(Saved data entries)
☆ ☆ ☆ ☆ ☆
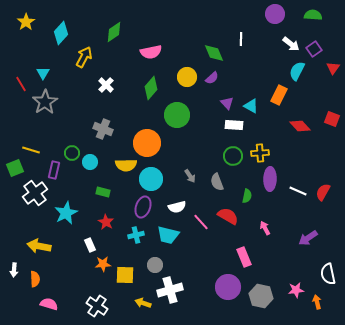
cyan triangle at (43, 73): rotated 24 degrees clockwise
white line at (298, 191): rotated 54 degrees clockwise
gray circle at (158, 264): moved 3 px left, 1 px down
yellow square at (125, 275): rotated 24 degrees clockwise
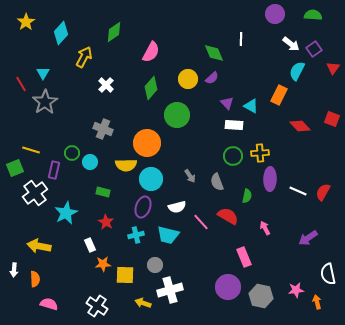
pink semicircle at (151, 52): rotated 50 degrees counterclockwise
yellow circle at (187, 77): moved 1 px right, 2 px down
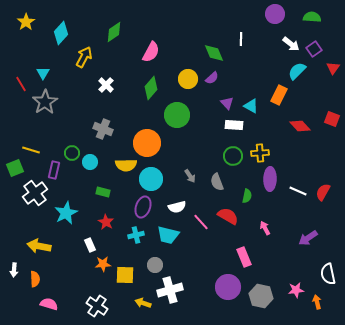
green semicircle at (313, 15): moved 1 px left, 2 px down
cyan semicircle at (297, 71): rotated 18 degrees clockwise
☆ ☆ ☆ ☆ ☆
Copy out all of the lines above word for word, omitting the pictures.

cyan triangle at (43, 73): rotated 24 degrees clockwise
white line at (298, 191): rotated 54 degrees clockwise
gray circle at (158, 264): moved 3 px left, 1 px down
yellow square at (125, 275): rotated 24 degrees clockwise
pink semicircle at (151, 52): rotated 50 degrees counterclockwise
yellow circle at (187, 77): moved 1 px right, 2 px down
green semicircle at (313, 15): moved 1 px left, 2 px down
cyan semicircle at (297, 71): rotated 18 degrees clockwise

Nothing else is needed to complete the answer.